#### [Exercise requirements]
Write out the entries exactly, pictures excluded.

#### [Before-and-after scene images]
────────────────
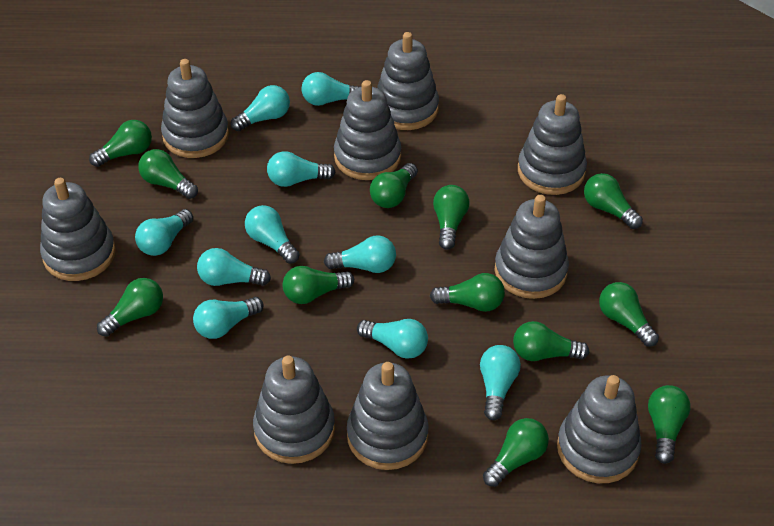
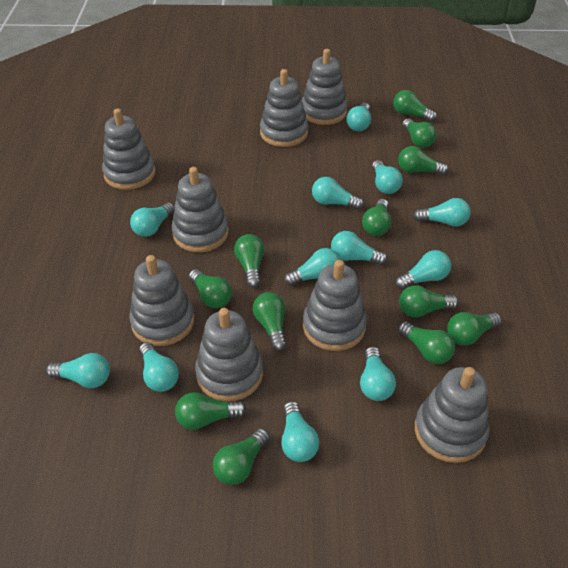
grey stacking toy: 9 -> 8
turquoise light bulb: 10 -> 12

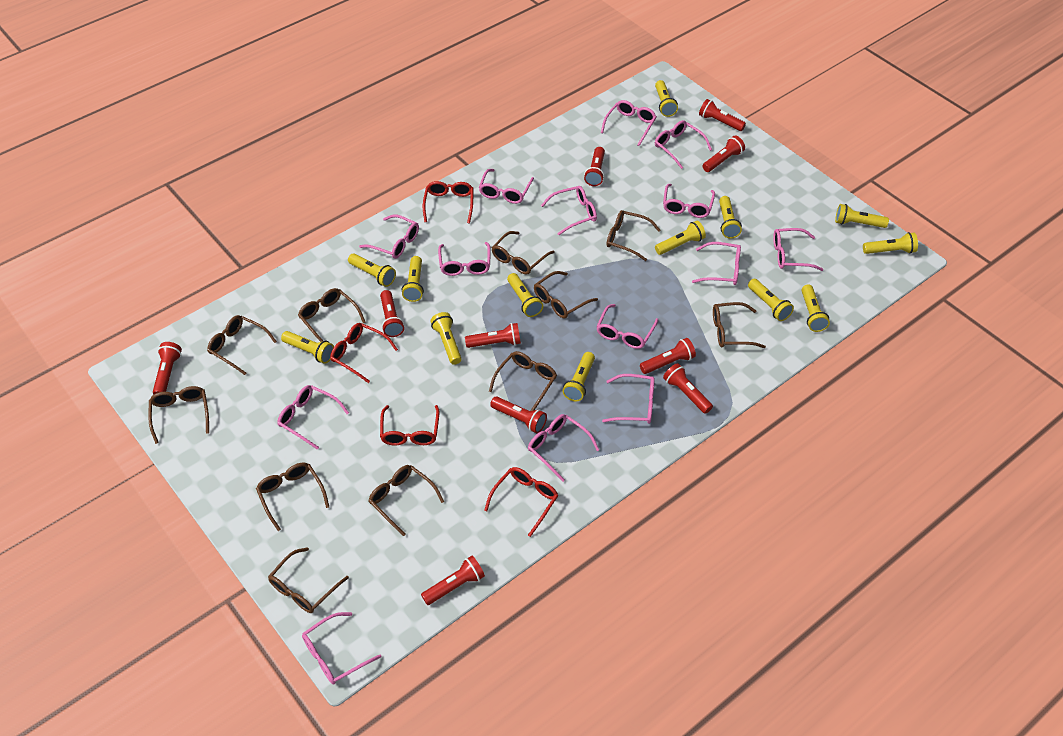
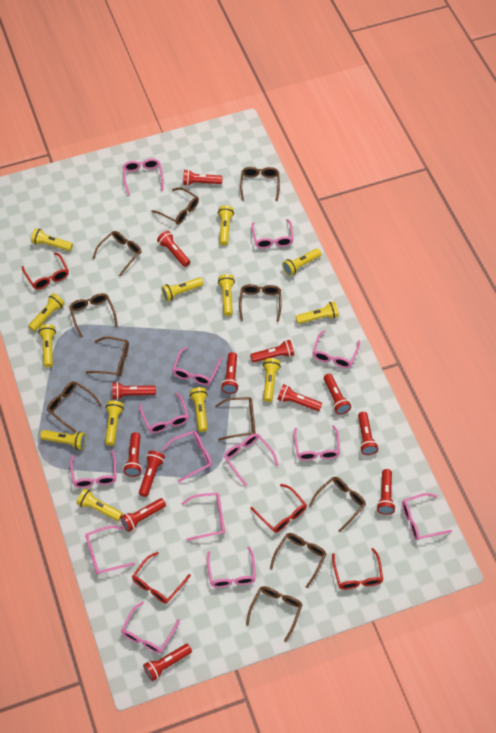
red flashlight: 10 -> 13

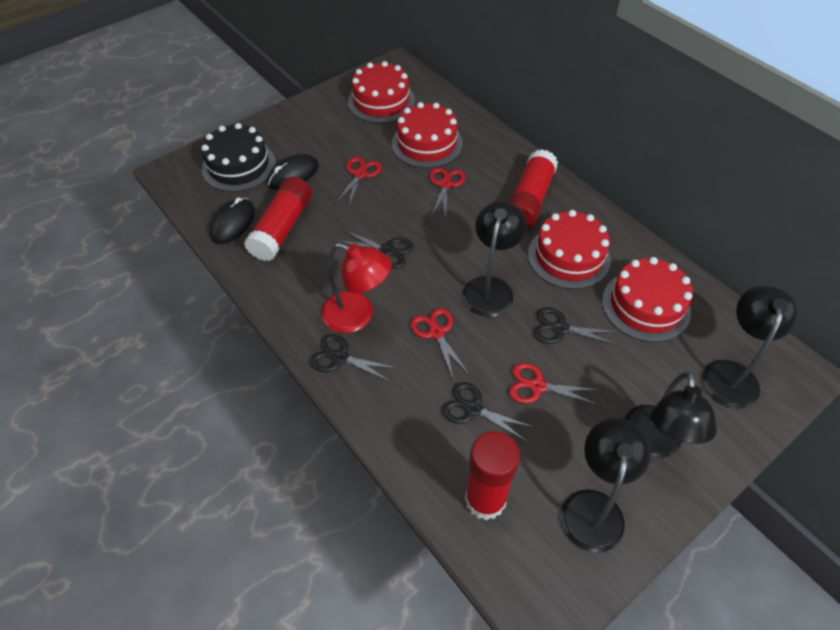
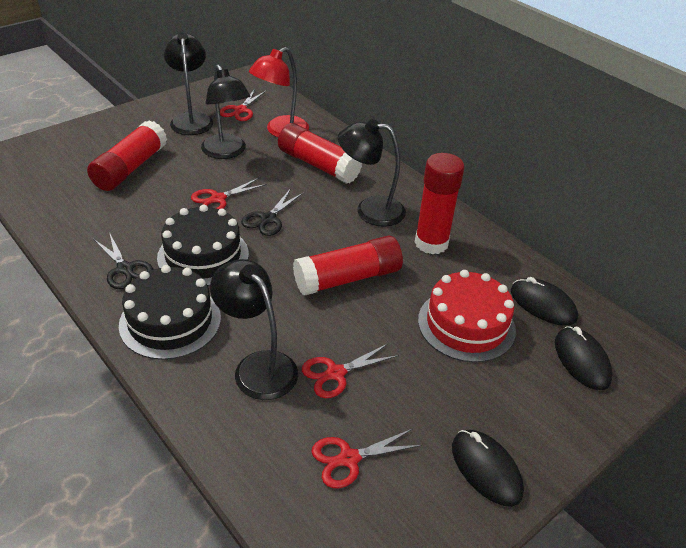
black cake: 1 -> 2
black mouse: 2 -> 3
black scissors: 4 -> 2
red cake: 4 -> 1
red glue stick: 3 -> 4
────────────────
#### [Result for this task]
grey stacking toy: 9 -> 8
turquoise light bulb: 10 -> 12

red flashlight: 10 -> 13

black cake: 1 -> 2
black mouse: 2 -> 3
black scissors: 4 -> 2
red cake: 4 -> 1
red glue stick: 3 -> 4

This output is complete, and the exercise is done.